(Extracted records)
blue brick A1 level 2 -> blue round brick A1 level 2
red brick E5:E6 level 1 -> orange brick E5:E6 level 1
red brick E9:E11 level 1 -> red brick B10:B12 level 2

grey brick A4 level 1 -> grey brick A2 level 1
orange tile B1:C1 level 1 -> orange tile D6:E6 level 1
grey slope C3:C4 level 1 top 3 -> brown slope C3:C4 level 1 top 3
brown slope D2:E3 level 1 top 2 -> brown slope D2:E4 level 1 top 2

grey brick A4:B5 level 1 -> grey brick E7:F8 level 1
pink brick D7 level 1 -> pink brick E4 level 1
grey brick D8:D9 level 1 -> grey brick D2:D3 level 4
==
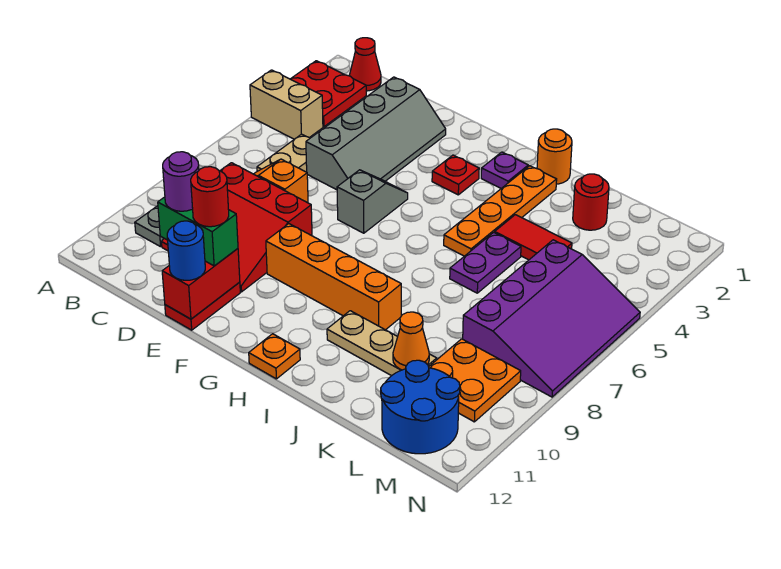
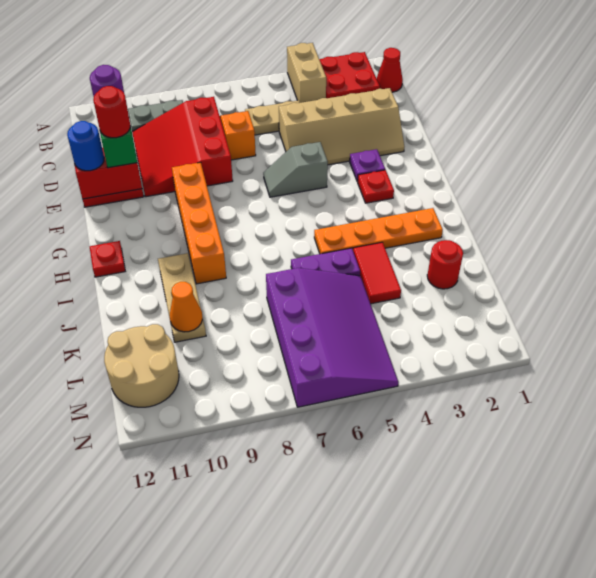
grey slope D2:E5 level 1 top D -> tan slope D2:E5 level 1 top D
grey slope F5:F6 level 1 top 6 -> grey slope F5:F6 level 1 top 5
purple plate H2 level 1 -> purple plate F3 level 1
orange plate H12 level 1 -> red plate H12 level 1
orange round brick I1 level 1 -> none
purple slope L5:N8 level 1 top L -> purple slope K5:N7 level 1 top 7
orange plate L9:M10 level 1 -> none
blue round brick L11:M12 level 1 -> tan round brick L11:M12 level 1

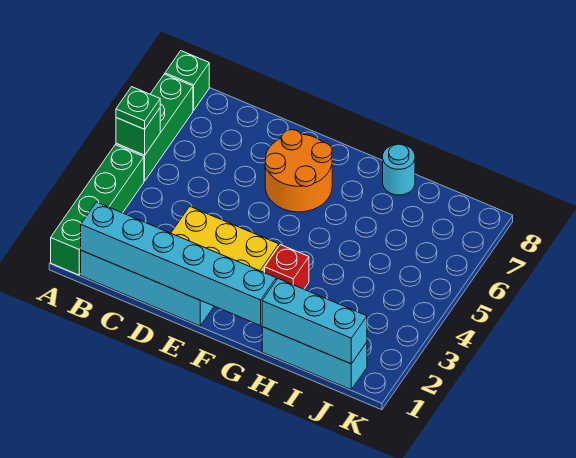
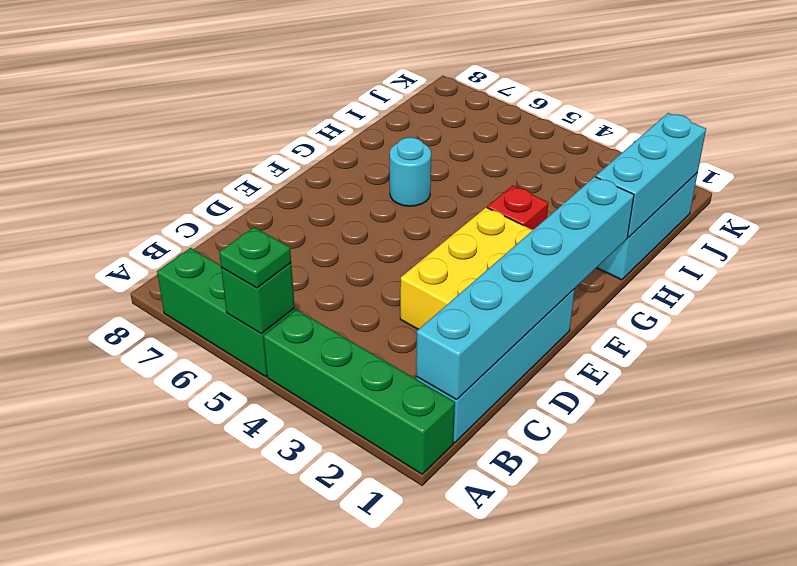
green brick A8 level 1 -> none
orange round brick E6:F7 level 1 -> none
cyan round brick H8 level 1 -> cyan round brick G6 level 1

◆ Required work ◆
Word for word, restate the lines above from the line containing "blue brick A1" through the line containing "grey brick D8:D9", with both included and nothing else.

◆ Final answer ◆
blue brick A1 level 2 -> blue round brick A1 level 2
red brick E5:E6 level 1 -> orange brick E5:E6 level 1
red brick E9:E11 level 1 -> red brick B10:B12 level 2

grey brick A4 level 1 -> grey brick A2 level 1
orange tile B1:C1 level 1 -> orange tile D6:E6 level 1
grey slope C3:C4 level 1 top 3 -> brown slope C3:C4 level 1 top 3
brown slope D2:E3 level 1 top 2 -> brown slope D2:E4 level 1 top 2

grey brick A4:B5 level 1 -> grey brick E7:F8 level 1
pink brick D7 level 1 -> pink brick E4 level 1
grey brick D8:D9 level 1 -> grey brick D2:D3 level 4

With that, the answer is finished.